• [Directions for this task]: Copy the entries exactly. Their pictures do not belong in the copy.
◆ ◆ ◆
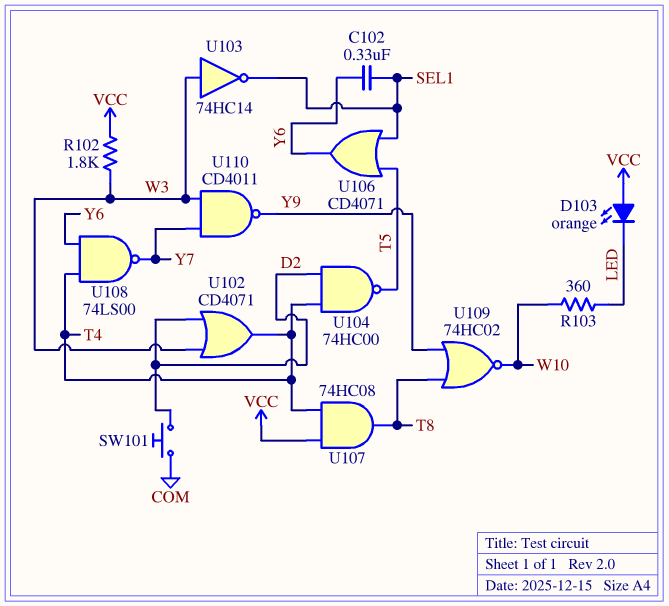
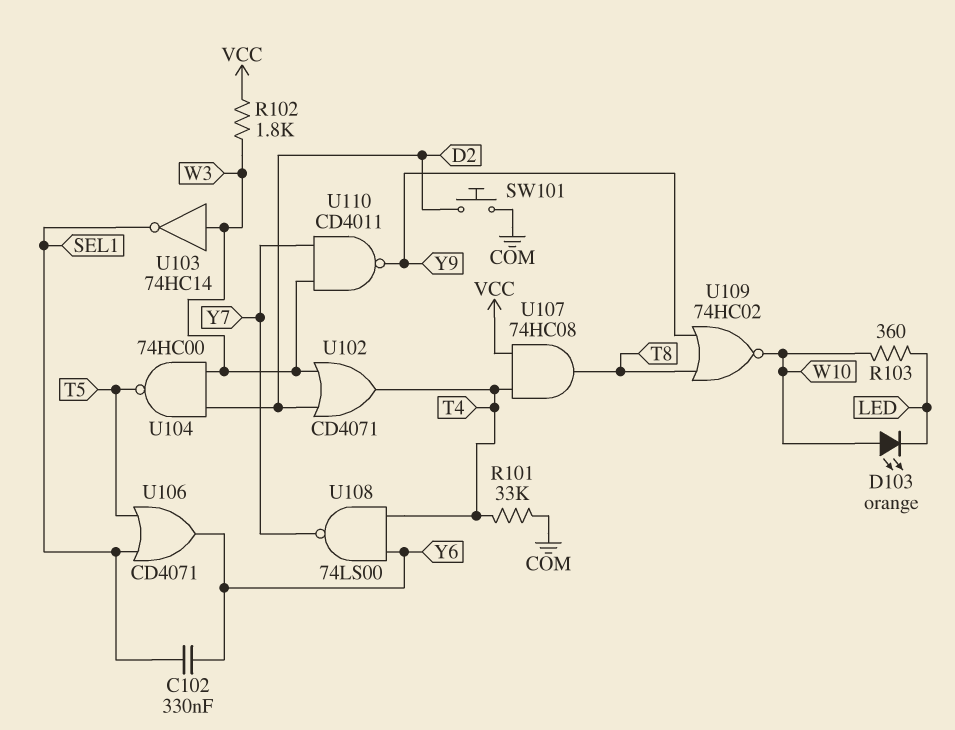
D103: LED orange (A VCC, K LED) -> LED orange (A W10, K LED)
R101: none -> 33k (COM, T4)
U104: NAND 74HC00 (in D2, in T4, out T5) -> NAND 74HC00 (in D2, in W3, out T5)

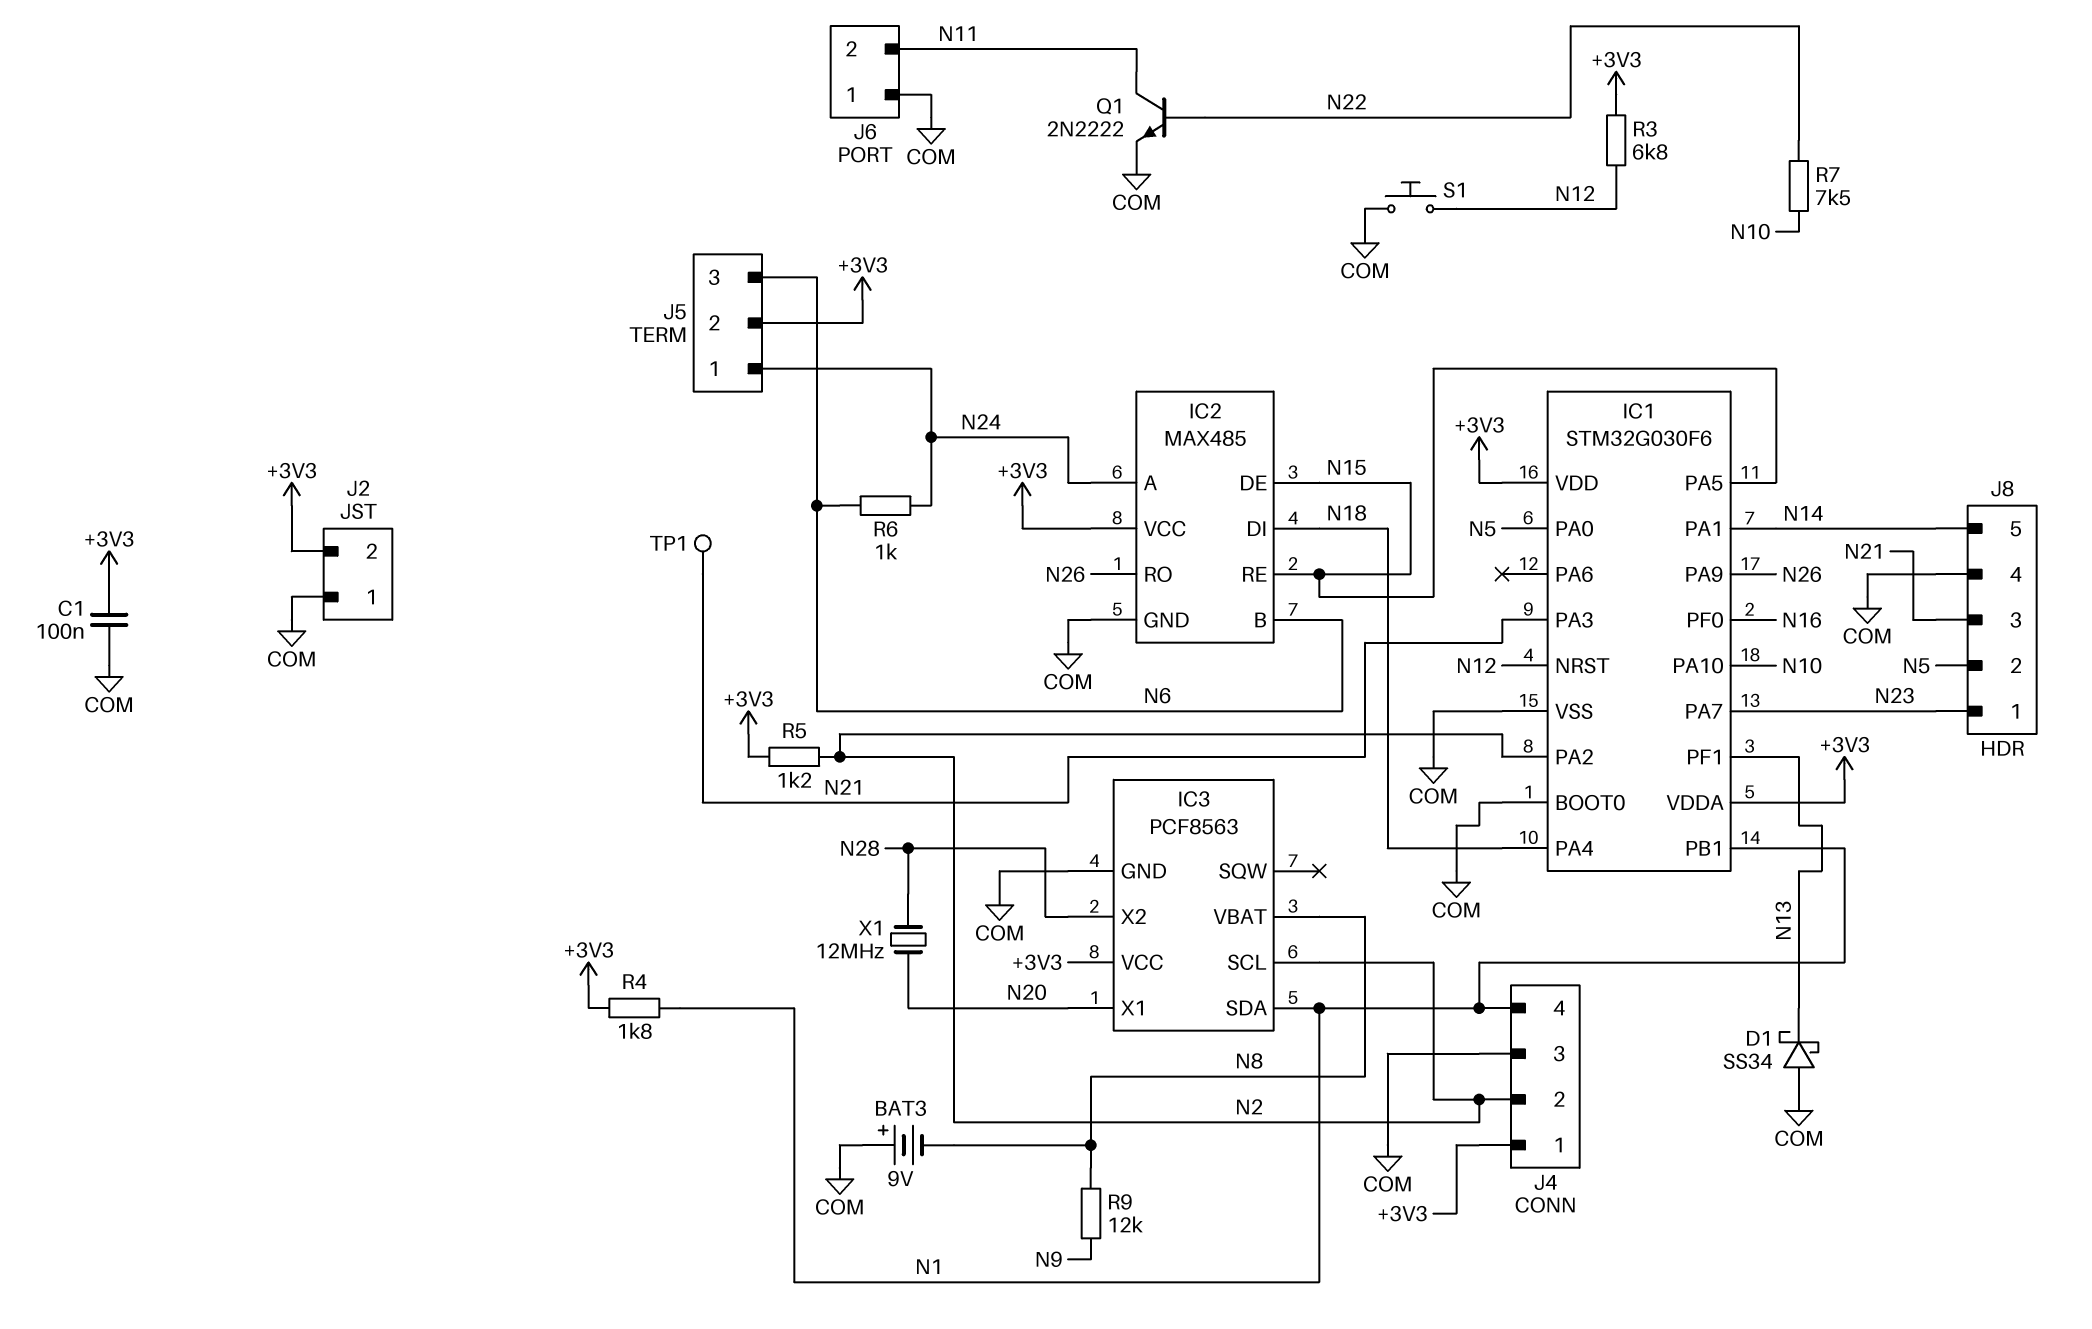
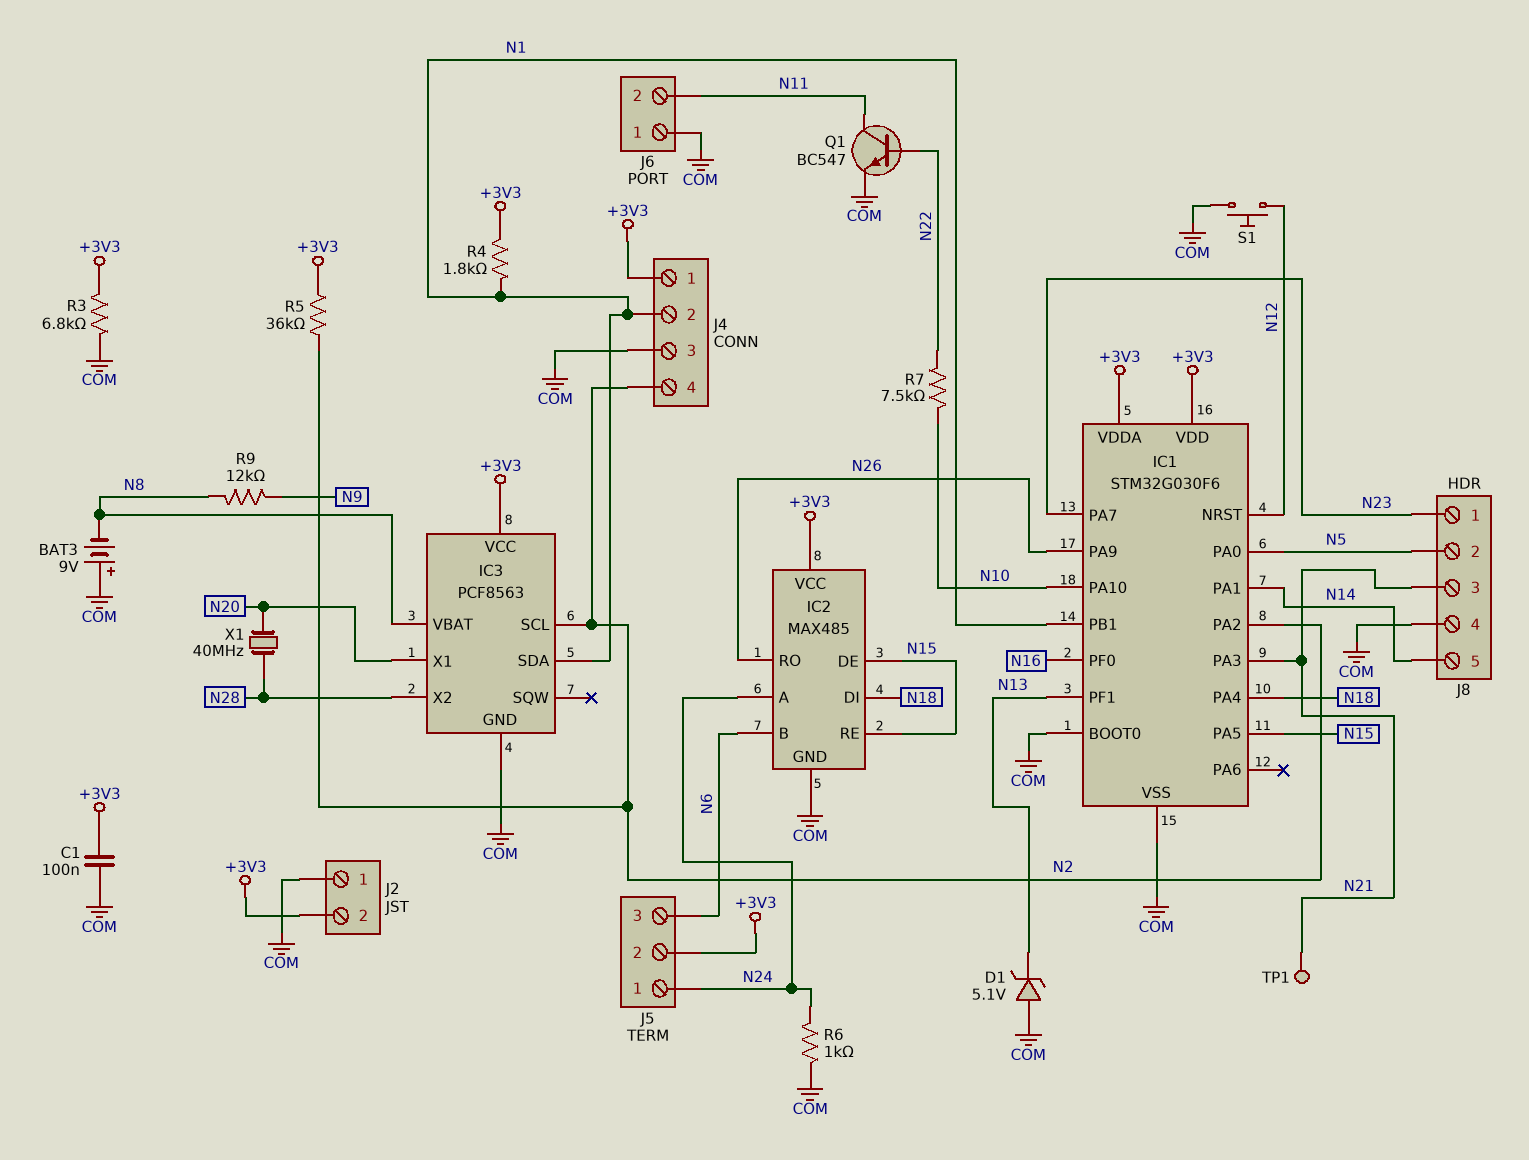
D1: schottky SS34 (A COM, K N13) -> zener 5.1V (A COM, K N13)
J4 pin 2: N2 -> N1
J4 pin 4: N1 -> N2
Q1: NPN 2N2222 (B N22, C N11, E COM) -> NPN BC547 (B N22, C N11, E COM)
R3: 6.8k (+3V3, N12) -> 6.8k (+3V3, COM)
R5: 1.2k (+3V3, N2) -> 36k (+3V3, N2)
R6: 1k (N6, N24) -> 1k (COM, N24)
X1: 12MHz (N20, N28) -> 40MHz (N20, N28)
◆ ◆ ◆
• [Answer area]:
D103: LED orange (A VCC, K LED) -> LED orange (A W10, K LED)
R101: none -> 33k (COM, T4)
U104: NAND 74HC00 (in D2, in T4, out T5) -> NAND 74HC00 (in D2, in W3, out T5)

D1: schottky SS34 (A COM, K N13) -> zener 5.1V (A COM, K N13)
J4 pin 2: N2 -> N1
J4 pin 4: N1 -> N2
Q1: NPN 2N2222 (B N22, C N11, E COM) -> NPN BC547 (B N22, C N11, E COM)
R3: 6.8k (+3V3, N12) -> 6.8k (+3V3, COM)
R5: 1.2k (+3V3, N2) -> 36k (+3V3, N2)
R6: 1k (N6, N24) -> 1k (COM, N24)
X1: 12MHz (N20, N28) -> 40MHz (N20, N28)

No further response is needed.